*** Dataset Section Begins ***

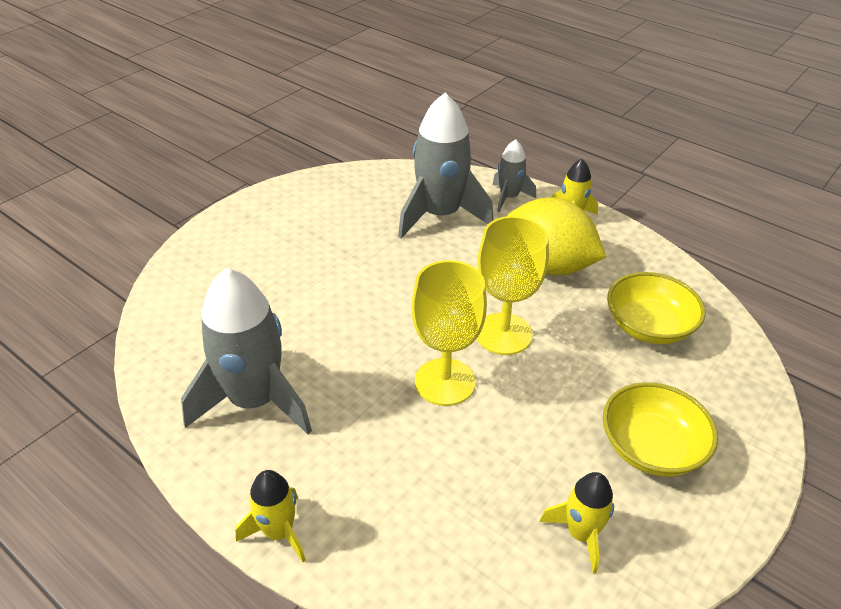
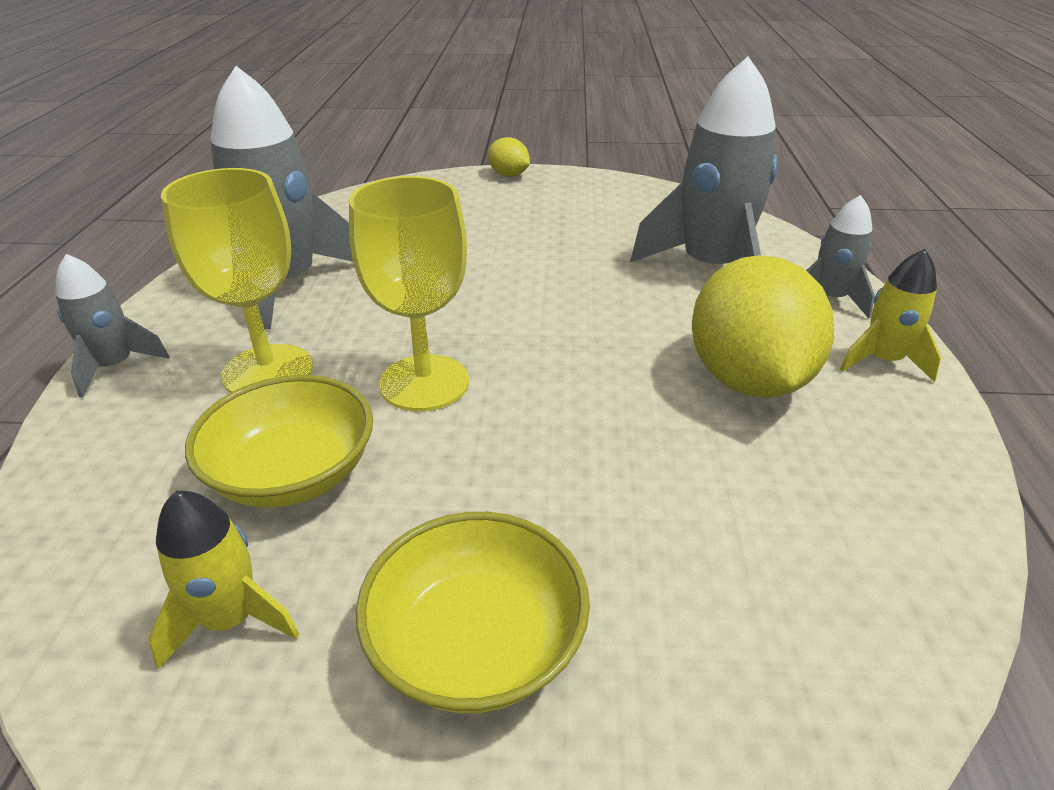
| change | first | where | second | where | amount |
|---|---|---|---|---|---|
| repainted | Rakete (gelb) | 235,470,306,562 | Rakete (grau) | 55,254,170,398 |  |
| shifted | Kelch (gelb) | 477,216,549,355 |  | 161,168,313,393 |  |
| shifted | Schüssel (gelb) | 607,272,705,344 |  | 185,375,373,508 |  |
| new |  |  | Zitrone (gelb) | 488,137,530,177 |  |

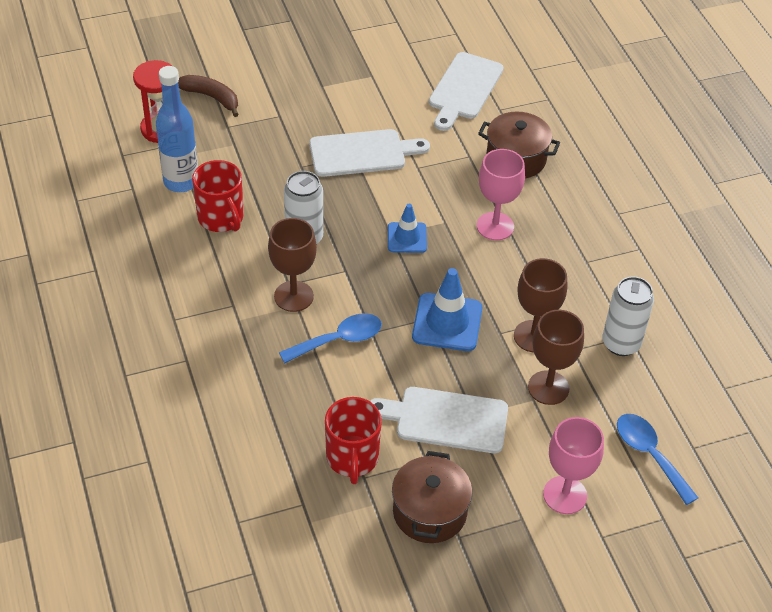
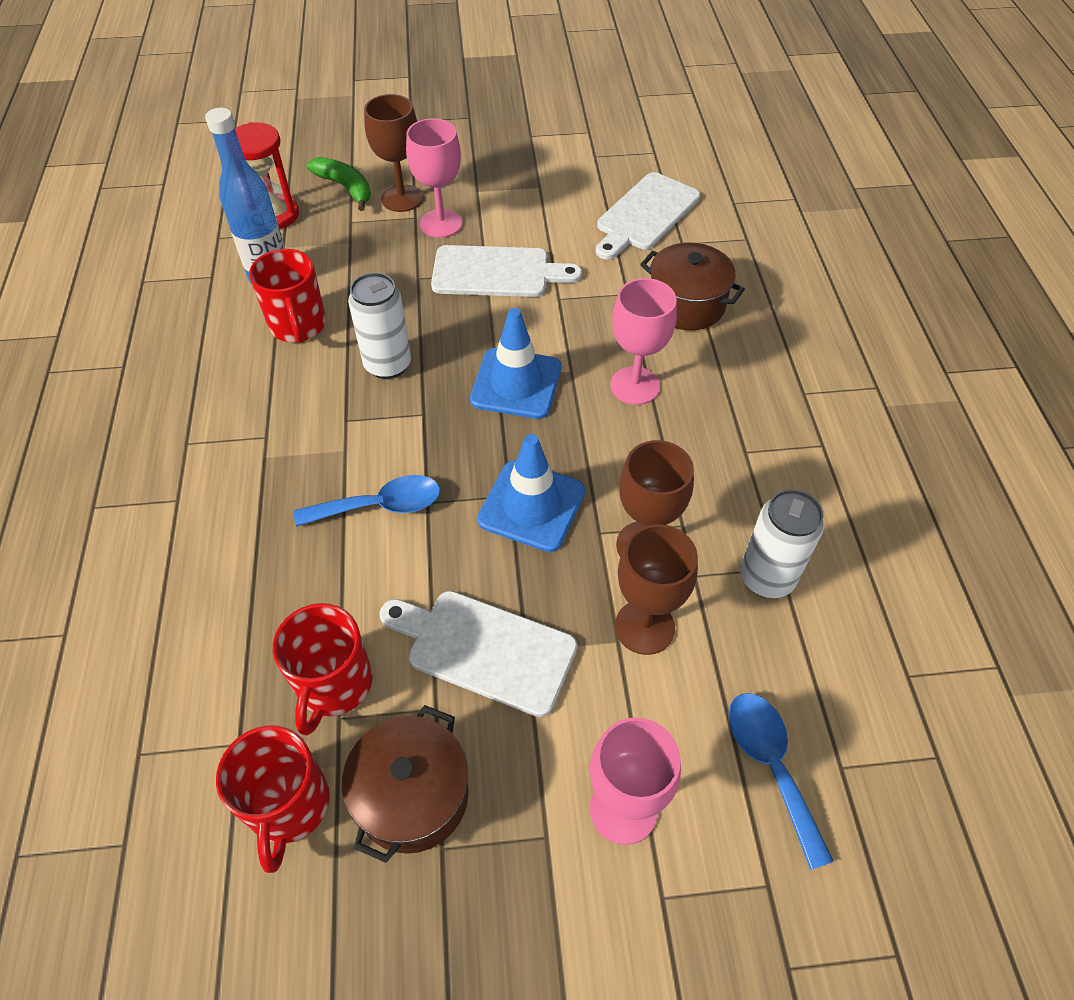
| change | first | where | second | where | amount |
|---|---|---|---|---|---|
| repainted | Banane (braun) | 178,75,239,117 | Banane (grün) | 306,157,371,211 |  |
| shifted | Kelch (braun) | 268,218,317,312 |  | 364,94,423,212 |  |
| scaled | Leitkegel (blau) | 388,204,427,253 |  | 470,308,561,419 | x1.58 |
| new |  |  | Tasse (rot) | 216,725,330,873 |  |
| new |  |  | Kelch (rosa) | 406,118,462,238 |  |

*** Dataset Section Ends ***

• _Exercise_
Retype the entries word for word. Omit any images.

• _Response area_
| change | first | where | second | where | amount |
|---|---|---|---|---|---|
| repainted | Rakete (gelb) | 235,470,306,562 | Rakete (grau) | 55,254,170,398 |  |
| shifted | Kelch (gelb) | 477,216,549,355 |  | 161,168,313,393 |  |
| shifted | Schüssel (gelb) | 607,272,705,344 |  | 185,375,373,508 |  |
| new |  |  | Zitrone (gelb) | 488,137,530,177 |  |

| change | first | where | second | where | amount |
|---|---|---|---|---|---|
| repainted | Banane (braun) | 178,75,239,117 | Banane (grün) | 306,157,371,211 |  |
| shifted | Kelch (braun) | 268,218,317,312 |  | 364,94,423,212 |  |
| scaled | Leitkegel (blau) | 388,204,427,253 |  | 470,308,561,419 | x1.58 |
| new |  |  | Tasse (rot) | 216,725,330,873 |  |
| new |  |  | Kelch (rosa) | 406,118,462,238 |  |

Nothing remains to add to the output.